• _What to work on_: If a line in the records below contains "wiper", copy that line.

• _Extracted material_:
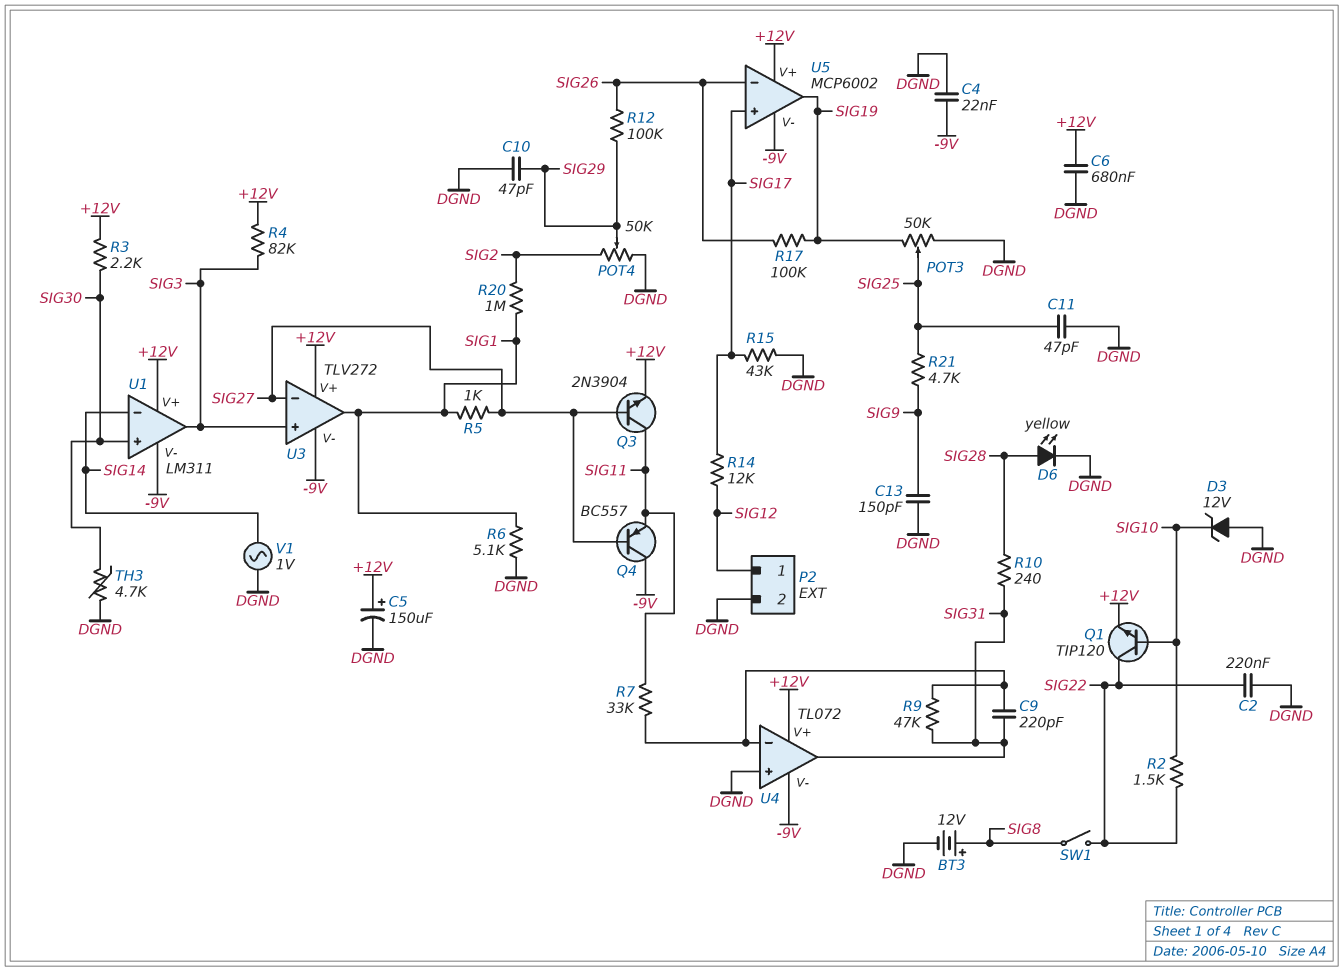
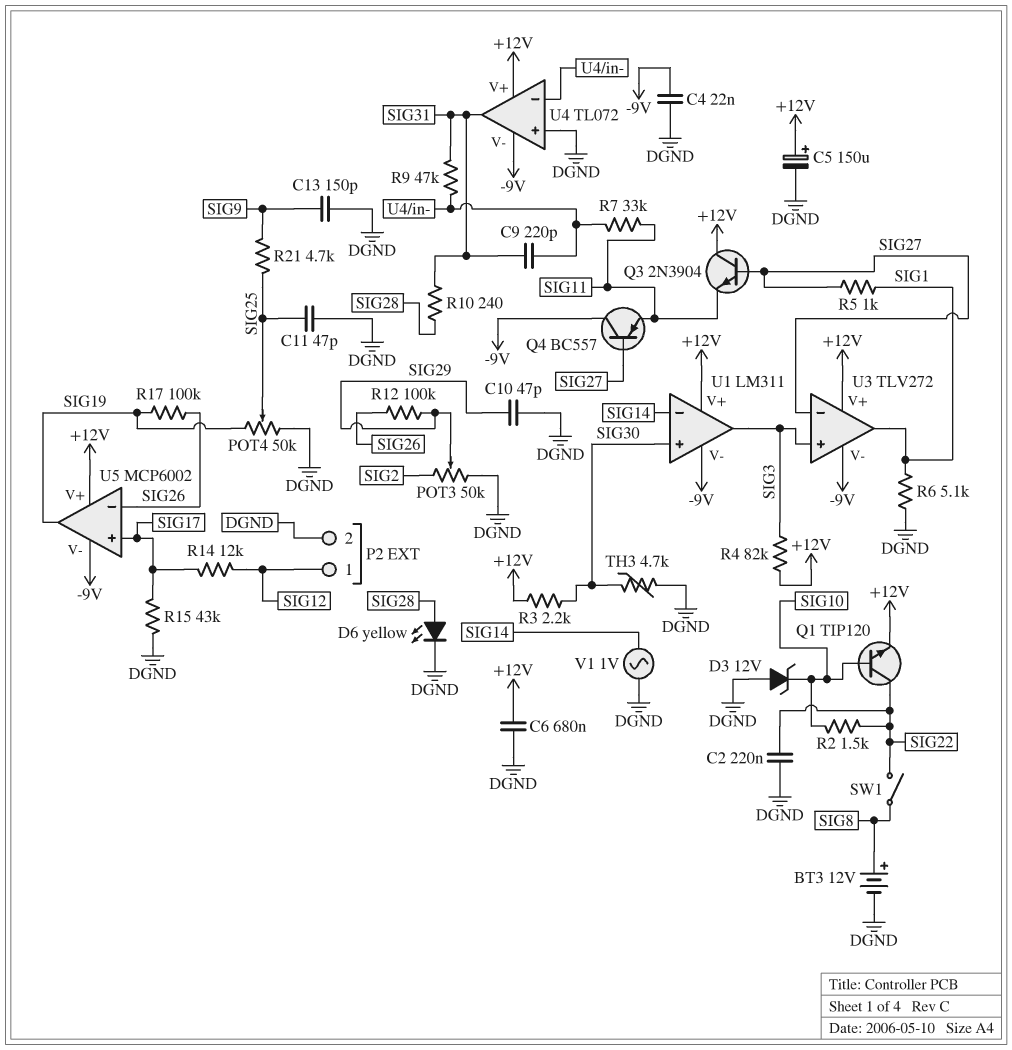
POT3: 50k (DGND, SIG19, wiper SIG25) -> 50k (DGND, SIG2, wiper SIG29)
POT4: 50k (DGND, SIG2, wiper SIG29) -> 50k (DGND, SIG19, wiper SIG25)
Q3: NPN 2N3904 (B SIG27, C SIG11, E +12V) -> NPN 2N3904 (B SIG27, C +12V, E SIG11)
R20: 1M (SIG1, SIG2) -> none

...

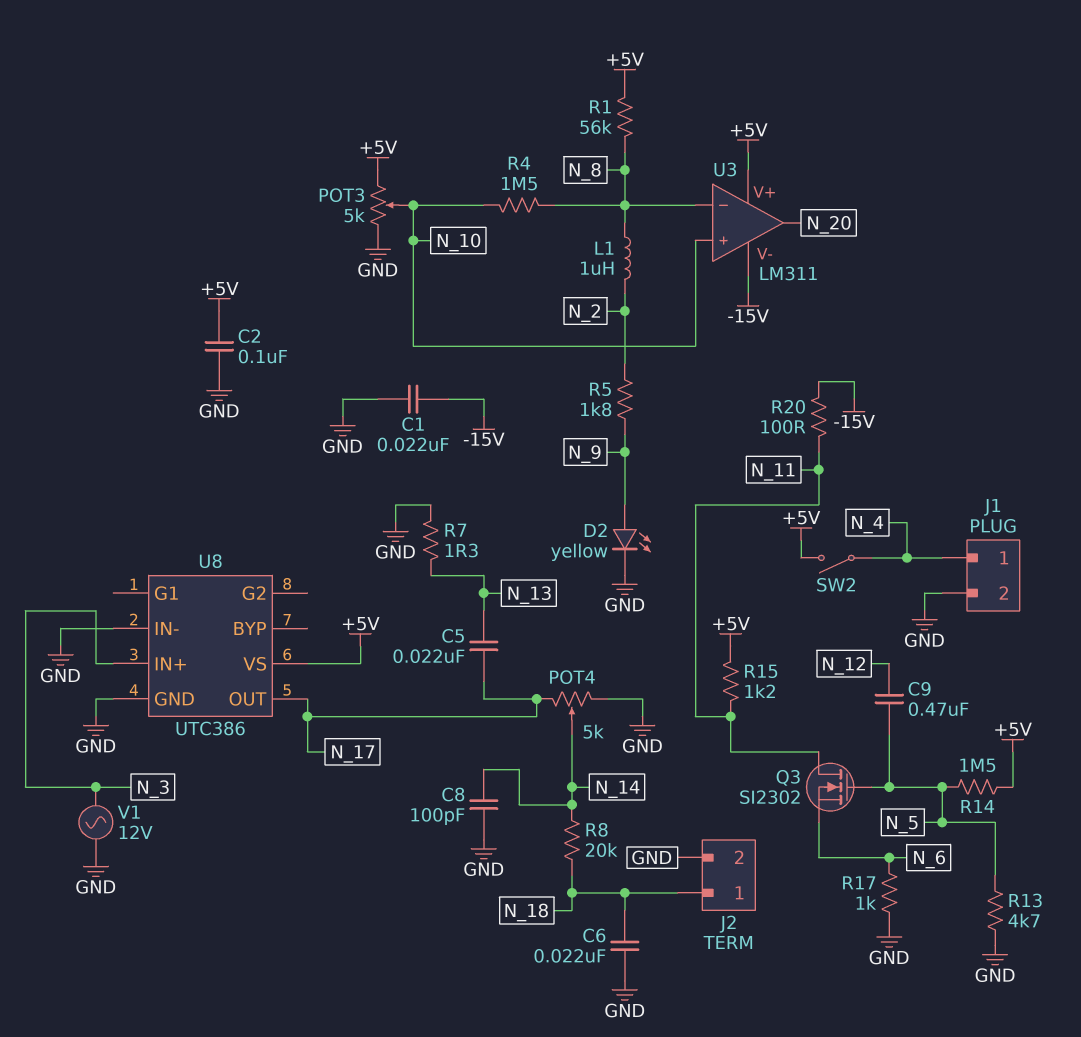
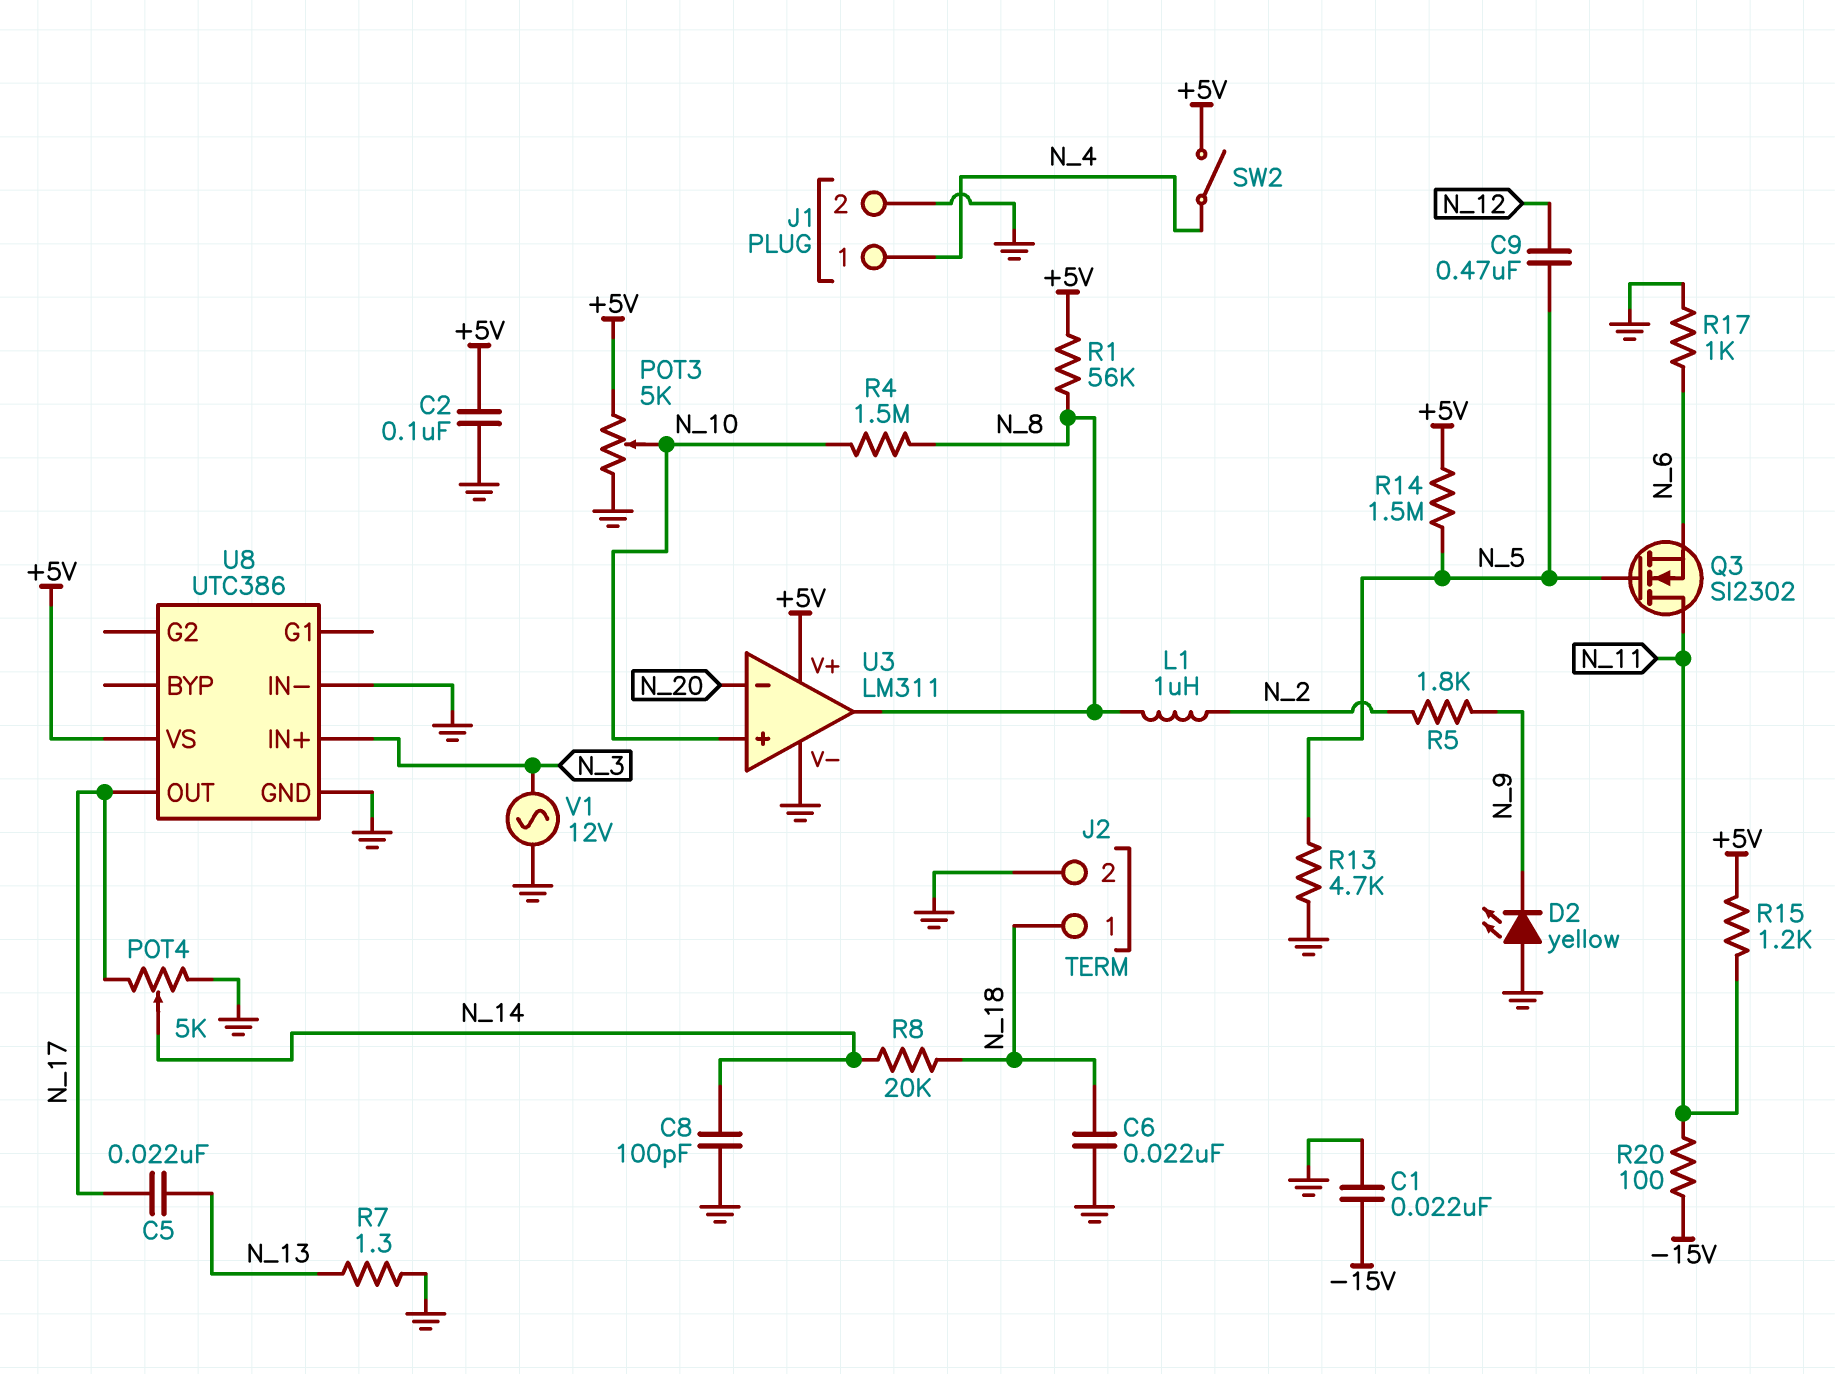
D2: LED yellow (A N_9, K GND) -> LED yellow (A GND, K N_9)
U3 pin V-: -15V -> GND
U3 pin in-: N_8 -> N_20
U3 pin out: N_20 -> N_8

• _Result of the exercise_:
POT3: 50k (DGND, SIG19, wiper SIG25) -> 50k (DGND, SIG2, wiper SIG29)
POT4: 50k (DGND, SIG2, wiper SIG29) -> 50k (DGND, SIG19, wiper SIG25)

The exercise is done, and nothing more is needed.